TASK REQUIREMENTS - Please reproduce every record exactly as written, leaving out the pictures.

MATERIAL PROVIDED -

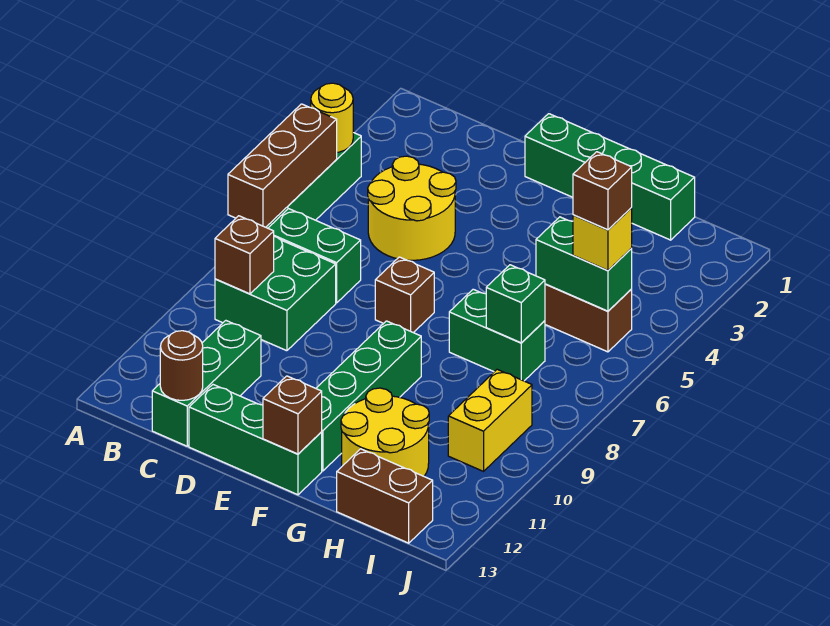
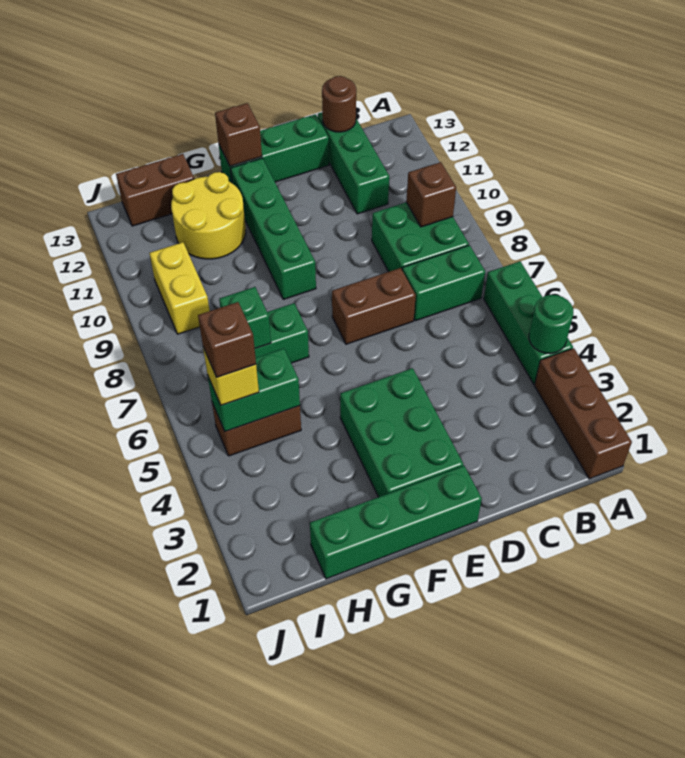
yellow round brick A4 level 2 -> green round brick A4 level 2
brown brick A5:A7 level 2 -> brown brick A1:A3 level 1
yellow round brick C4:D5 level 1 -> none
none -> green brick E2:F4 level 1
brown brick E7 level 1 -> brown brick D7:E7 level 1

FINISHED EXERCISE -
yellow round brick A4 level 2 -> green round brick A4 level 2
brown brick A5:A7 level 2 -> brown brick A1:A3 level 1
yellow round brick C4:D5 level 1 -> none
none -> green brick E2:F4 level 1
brown brick E7 level 1 -> brown brick D7:E7 level 1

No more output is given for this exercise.